◆ **WHAT NEEDS TO BE DONE**:
How many lines of the records hold the string "none"? Reply with the number alone.
[DATA FOR THE TASK — start]
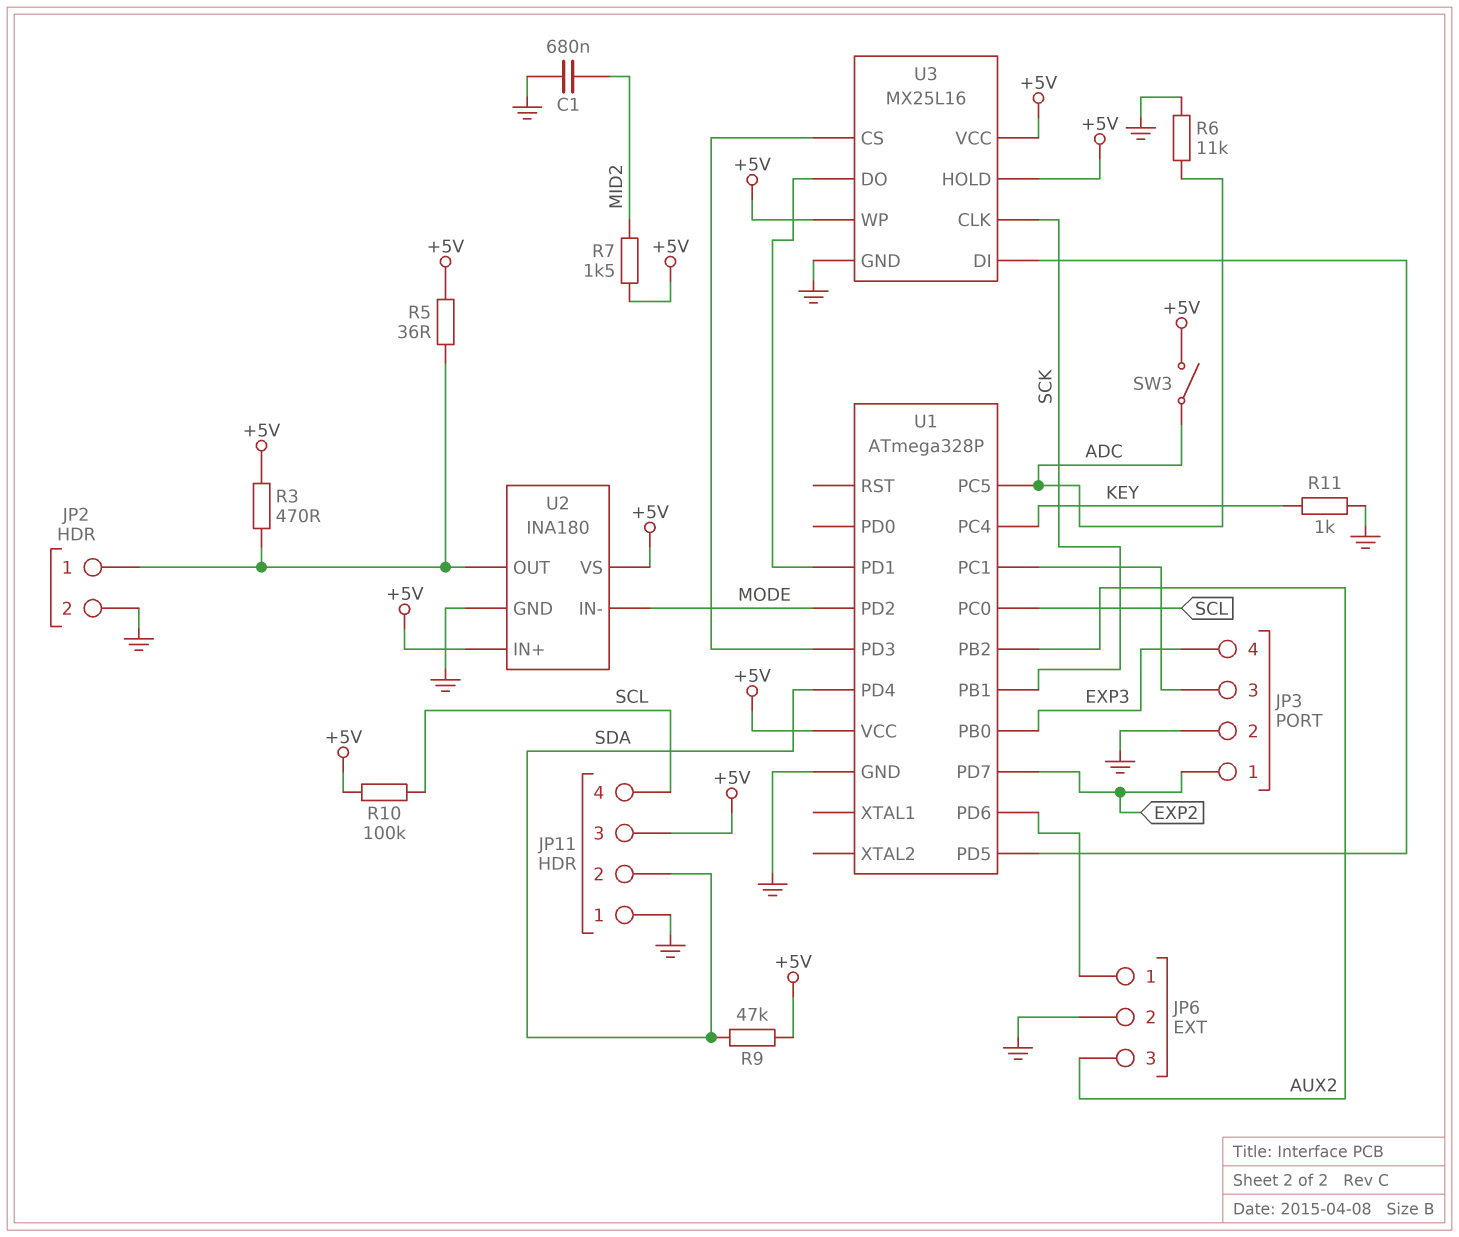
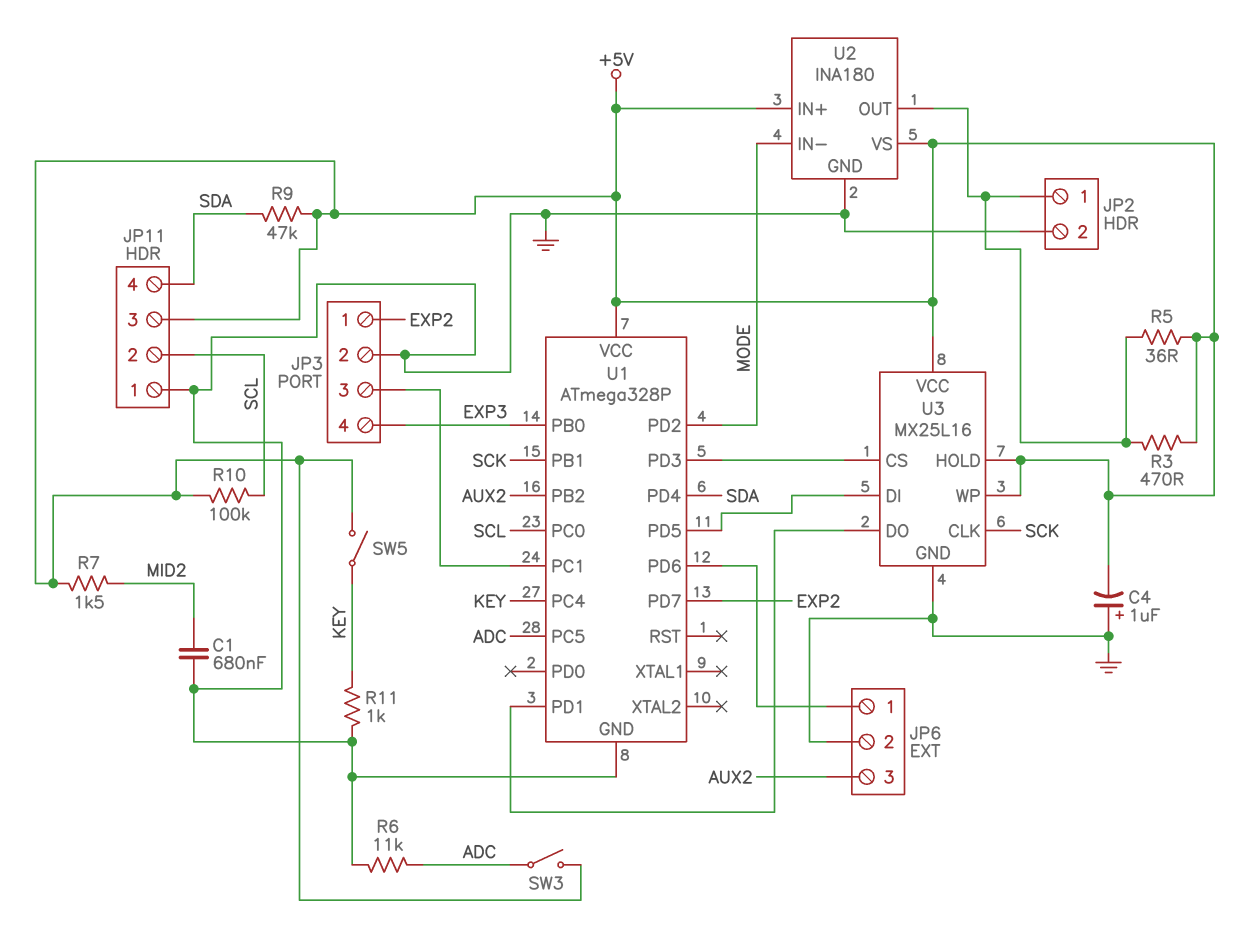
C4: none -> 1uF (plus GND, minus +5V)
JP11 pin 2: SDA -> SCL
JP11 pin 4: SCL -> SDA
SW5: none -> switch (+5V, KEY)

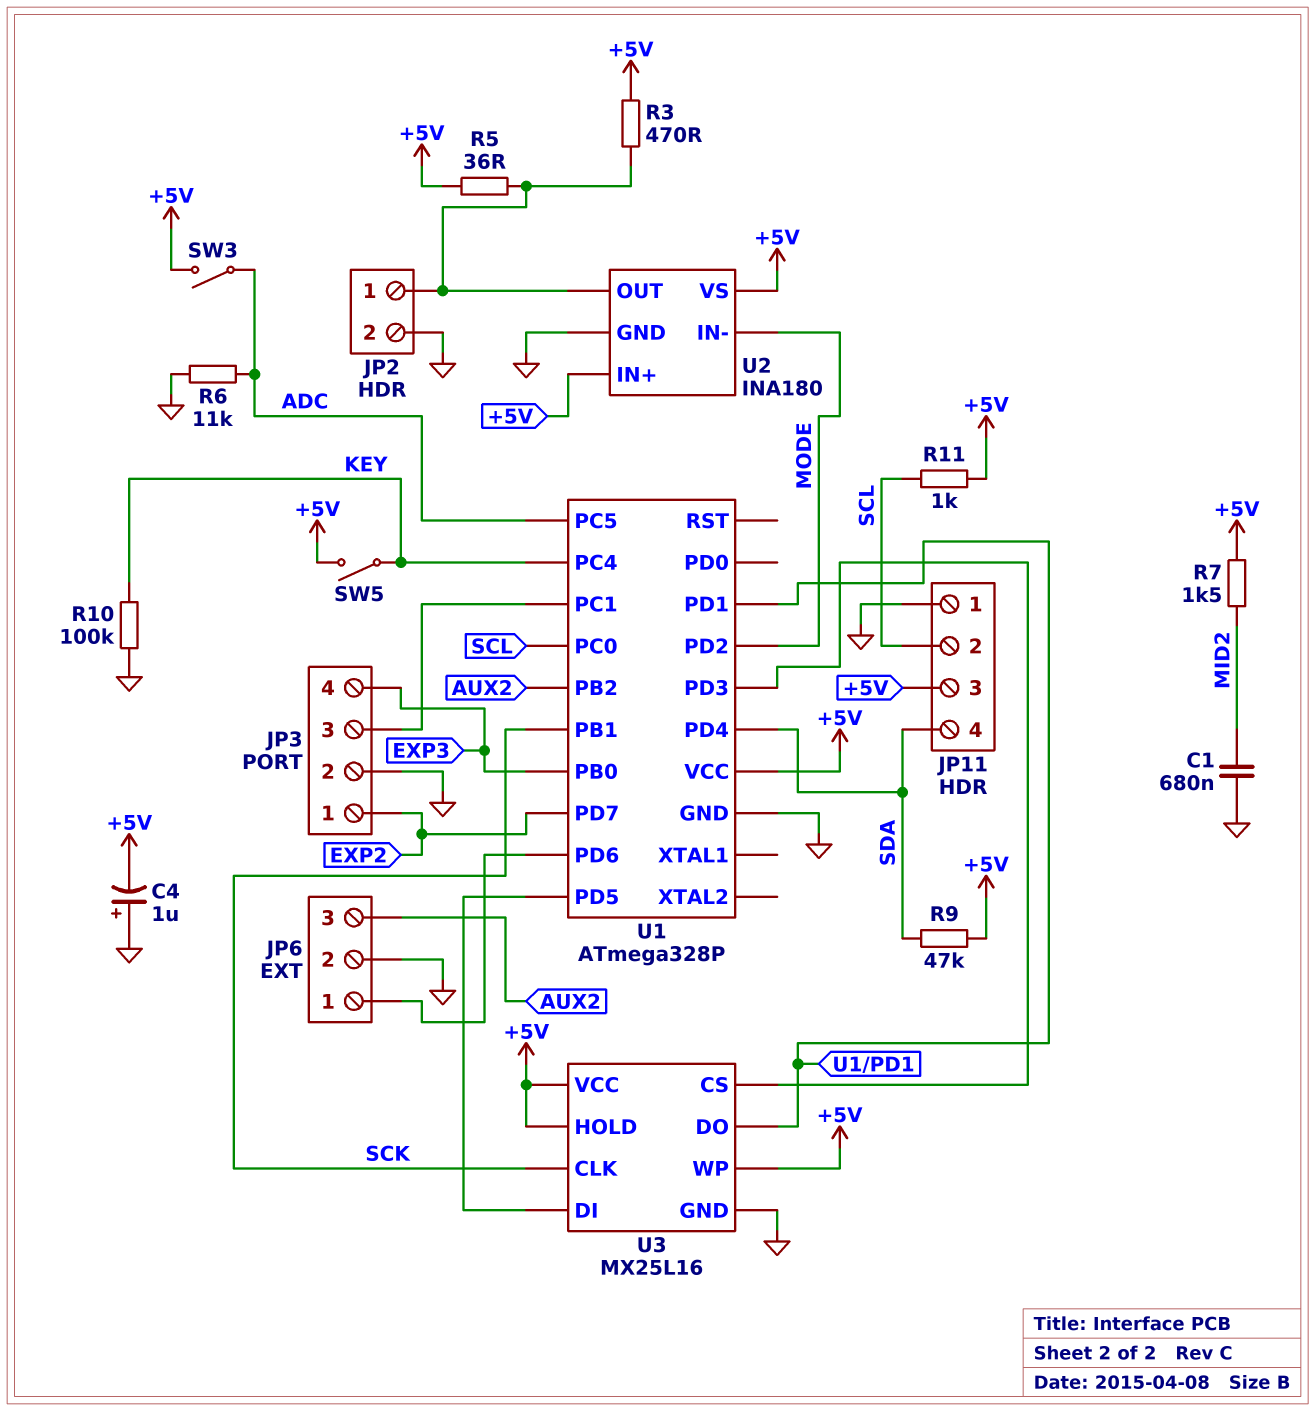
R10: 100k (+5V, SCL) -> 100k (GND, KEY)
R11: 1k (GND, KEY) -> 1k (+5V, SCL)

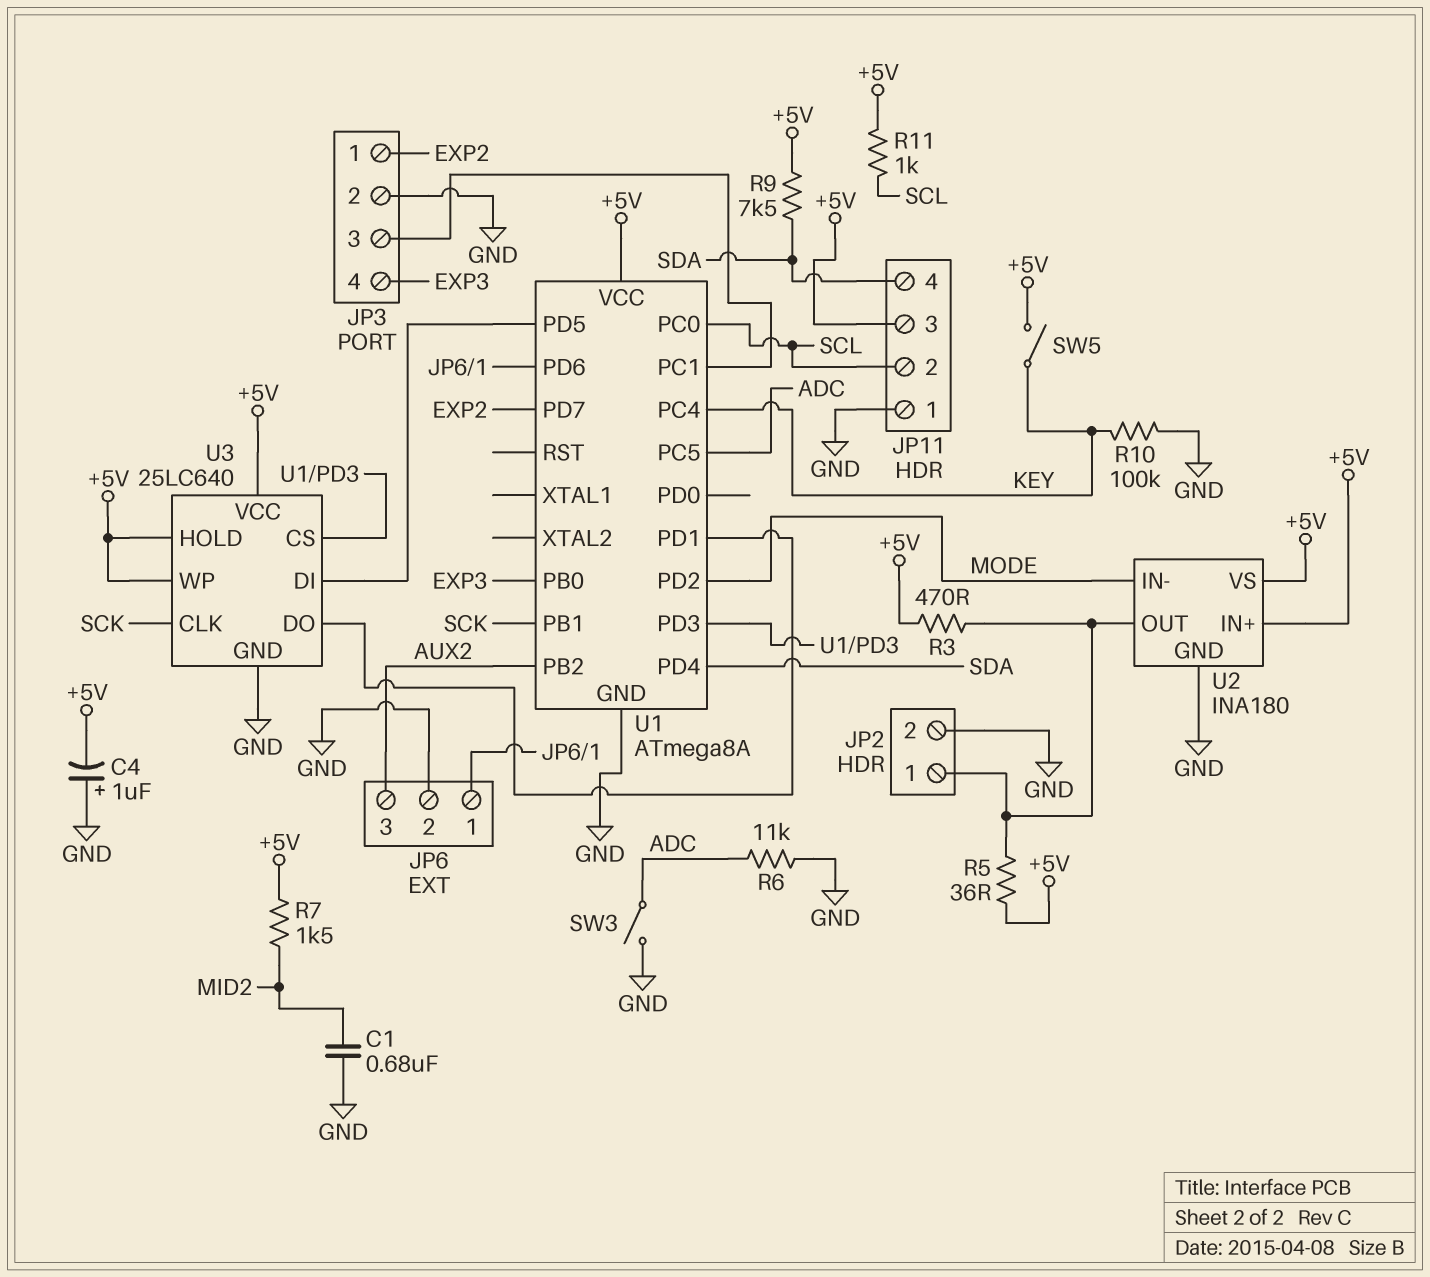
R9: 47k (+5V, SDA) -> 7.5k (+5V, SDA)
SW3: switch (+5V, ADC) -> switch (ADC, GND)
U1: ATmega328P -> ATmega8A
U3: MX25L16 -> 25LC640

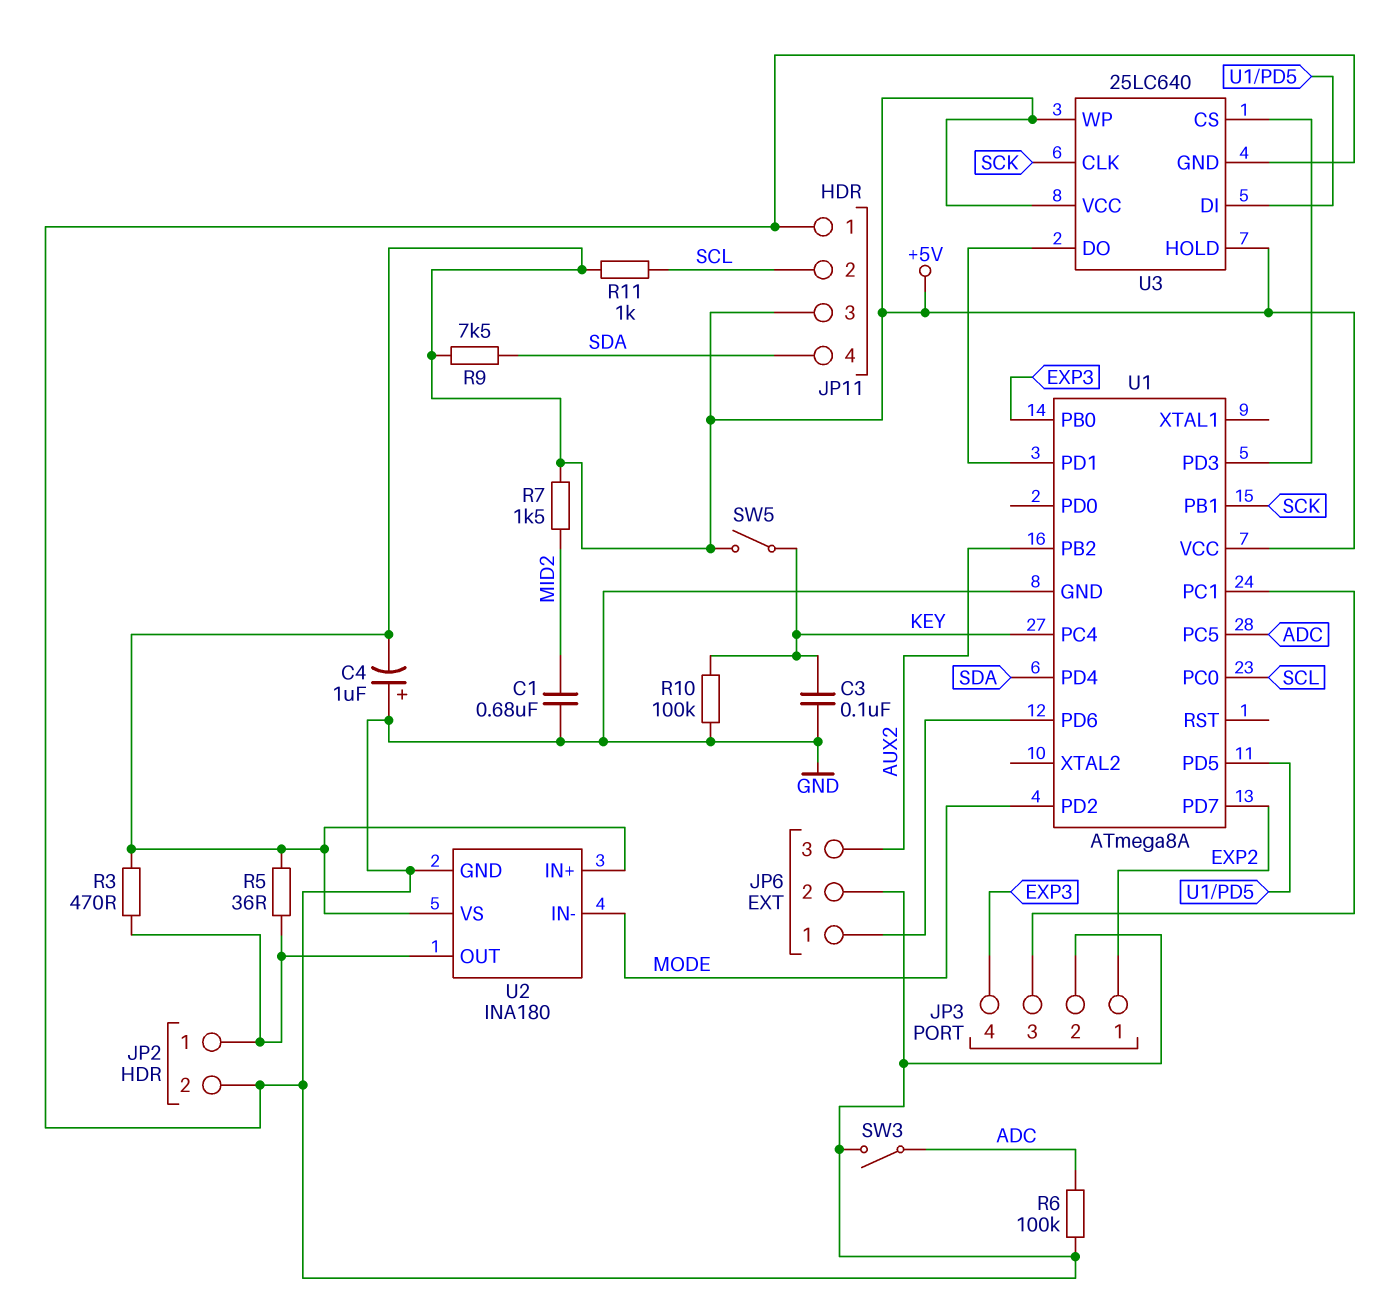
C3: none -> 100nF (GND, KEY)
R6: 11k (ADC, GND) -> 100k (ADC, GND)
[DATA FOR THE TASK — finish]
◆ **ANSWER FOR THIS EXERCISE**:
3